— YOUR INSTRUCTIONS —
If a line in the listing below contains "green", return that line.

┌─ PROVIDED MATERIAL

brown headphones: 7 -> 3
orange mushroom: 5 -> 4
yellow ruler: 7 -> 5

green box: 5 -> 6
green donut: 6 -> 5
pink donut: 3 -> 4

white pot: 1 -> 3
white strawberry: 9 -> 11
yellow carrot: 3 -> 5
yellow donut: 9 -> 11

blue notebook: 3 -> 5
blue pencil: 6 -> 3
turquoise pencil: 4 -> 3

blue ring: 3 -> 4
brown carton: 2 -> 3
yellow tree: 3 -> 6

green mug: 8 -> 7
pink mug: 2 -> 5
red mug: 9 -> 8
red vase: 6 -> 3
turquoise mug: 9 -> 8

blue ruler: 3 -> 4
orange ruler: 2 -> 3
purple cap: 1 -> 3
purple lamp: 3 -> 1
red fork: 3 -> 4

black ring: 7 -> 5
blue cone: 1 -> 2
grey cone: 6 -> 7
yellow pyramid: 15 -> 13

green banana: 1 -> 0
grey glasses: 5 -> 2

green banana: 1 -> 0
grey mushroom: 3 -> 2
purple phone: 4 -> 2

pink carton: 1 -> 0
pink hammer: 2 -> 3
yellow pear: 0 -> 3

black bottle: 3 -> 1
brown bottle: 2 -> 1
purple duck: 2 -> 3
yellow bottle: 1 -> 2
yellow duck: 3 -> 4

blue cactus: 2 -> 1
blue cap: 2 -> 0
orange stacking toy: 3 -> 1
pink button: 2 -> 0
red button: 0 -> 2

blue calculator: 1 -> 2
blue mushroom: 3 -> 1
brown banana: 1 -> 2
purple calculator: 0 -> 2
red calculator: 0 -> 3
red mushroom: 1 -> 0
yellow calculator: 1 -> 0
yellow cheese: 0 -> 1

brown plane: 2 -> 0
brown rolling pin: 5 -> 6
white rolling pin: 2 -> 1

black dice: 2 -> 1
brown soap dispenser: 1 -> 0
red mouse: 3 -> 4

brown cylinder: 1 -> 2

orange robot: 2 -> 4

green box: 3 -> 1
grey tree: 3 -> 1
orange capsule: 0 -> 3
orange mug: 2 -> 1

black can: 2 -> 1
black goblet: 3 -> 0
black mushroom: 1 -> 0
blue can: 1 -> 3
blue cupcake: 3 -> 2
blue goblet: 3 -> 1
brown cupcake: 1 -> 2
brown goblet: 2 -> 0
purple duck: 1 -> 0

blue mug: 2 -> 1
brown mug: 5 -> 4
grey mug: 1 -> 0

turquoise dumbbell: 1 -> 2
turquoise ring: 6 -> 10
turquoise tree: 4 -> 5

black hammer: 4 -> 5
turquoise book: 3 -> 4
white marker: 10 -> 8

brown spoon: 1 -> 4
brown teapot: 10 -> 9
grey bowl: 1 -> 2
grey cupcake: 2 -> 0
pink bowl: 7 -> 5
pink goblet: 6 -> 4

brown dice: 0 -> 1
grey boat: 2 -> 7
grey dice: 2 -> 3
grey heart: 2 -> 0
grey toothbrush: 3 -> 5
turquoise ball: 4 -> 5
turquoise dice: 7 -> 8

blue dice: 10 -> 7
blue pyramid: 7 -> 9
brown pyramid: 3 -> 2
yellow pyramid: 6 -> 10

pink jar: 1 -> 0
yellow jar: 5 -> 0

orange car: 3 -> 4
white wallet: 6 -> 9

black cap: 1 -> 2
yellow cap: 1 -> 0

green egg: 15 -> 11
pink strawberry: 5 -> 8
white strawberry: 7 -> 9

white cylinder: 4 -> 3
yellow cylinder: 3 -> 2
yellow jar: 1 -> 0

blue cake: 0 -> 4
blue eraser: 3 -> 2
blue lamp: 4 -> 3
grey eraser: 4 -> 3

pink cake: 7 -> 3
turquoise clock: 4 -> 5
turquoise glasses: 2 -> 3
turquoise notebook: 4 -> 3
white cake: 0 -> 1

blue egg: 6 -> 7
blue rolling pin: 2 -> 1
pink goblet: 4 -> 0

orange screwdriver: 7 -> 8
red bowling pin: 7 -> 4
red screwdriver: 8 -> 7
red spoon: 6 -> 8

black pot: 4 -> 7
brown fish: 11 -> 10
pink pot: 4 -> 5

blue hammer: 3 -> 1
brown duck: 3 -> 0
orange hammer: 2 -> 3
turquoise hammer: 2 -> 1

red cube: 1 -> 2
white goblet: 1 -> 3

└─

— YOUR RESPONSE —
green box: 5 -> 6
green donut: 6 -> 5
green mug: 8 -> 7
green banana: 1 -> 0
green banana: 1 -> 0
green box: 3 -> 1
green egg: 15 -> 11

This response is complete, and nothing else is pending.